--- PROVIDED MATERIAL ---

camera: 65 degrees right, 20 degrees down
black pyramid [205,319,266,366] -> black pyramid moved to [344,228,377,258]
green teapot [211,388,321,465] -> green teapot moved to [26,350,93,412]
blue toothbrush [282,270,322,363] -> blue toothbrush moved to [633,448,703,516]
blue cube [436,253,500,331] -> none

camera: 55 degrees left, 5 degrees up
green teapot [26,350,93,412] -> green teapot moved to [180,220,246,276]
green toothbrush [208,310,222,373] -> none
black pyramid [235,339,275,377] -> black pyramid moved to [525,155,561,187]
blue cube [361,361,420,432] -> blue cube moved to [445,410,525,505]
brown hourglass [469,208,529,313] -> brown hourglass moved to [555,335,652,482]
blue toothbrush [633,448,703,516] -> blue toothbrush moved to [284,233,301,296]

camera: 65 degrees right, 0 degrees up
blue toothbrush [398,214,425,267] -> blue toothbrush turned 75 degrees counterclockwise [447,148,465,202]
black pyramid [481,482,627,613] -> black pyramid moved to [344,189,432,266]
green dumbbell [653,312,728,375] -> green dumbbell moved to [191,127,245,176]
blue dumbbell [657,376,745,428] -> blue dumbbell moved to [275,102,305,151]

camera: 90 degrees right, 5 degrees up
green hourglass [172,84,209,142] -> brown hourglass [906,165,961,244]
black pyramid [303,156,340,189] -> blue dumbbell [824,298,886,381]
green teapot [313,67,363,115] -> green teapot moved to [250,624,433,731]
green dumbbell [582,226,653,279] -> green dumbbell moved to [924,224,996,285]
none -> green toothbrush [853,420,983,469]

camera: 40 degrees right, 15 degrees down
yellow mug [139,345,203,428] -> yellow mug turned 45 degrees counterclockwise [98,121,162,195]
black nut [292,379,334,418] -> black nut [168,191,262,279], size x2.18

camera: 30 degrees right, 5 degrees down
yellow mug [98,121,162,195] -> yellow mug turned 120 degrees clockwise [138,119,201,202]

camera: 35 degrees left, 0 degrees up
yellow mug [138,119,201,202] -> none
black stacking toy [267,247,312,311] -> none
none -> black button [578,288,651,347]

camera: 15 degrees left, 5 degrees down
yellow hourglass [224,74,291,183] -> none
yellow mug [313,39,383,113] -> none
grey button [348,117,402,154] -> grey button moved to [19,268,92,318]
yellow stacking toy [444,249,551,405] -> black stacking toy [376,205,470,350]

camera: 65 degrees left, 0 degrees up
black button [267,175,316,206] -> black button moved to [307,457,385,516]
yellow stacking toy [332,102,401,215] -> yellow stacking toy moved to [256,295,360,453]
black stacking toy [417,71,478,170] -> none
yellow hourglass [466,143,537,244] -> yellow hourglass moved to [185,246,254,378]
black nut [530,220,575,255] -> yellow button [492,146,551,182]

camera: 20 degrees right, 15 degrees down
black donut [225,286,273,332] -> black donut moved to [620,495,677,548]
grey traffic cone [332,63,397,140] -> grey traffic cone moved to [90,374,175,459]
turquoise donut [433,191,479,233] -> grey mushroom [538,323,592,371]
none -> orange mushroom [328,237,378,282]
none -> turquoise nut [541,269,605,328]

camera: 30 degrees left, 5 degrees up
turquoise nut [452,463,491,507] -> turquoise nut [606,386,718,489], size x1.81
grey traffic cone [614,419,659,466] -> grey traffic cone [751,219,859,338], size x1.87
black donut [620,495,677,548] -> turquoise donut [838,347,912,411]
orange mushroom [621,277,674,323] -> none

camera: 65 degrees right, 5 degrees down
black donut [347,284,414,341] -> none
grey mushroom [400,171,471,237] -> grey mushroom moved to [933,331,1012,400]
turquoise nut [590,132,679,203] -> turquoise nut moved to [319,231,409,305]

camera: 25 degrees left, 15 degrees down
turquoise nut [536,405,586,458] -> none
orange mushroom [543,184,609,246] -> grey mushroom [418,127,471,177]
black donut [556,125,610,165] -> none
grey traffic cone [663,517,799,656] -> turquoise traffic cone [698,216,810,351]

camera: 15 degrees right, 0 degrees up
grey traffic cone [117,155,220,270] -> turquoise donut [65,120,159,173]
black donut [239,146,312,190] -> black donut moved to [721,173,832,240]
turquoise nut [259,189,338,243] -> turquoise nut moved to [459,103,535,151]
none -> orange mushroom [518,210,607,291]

---

* WHAT TO DO: Your answer should be the lines of the records that include the word "dumbbell".

* EXERCISE OUTPUT:
green dumbbell [653,312,728,375] -> green dumbbell moved to [191,127,245,176]
blue dumbbell [657,376,745,428] -> blue dumbbell moved to [275,102,305,151]
black pyramid [303,156,340,189] -> blue dumbbell [824,298,886,381]
green dumbbell [582,226,653,279] -> green dumbbell moved to [924,224,996,285]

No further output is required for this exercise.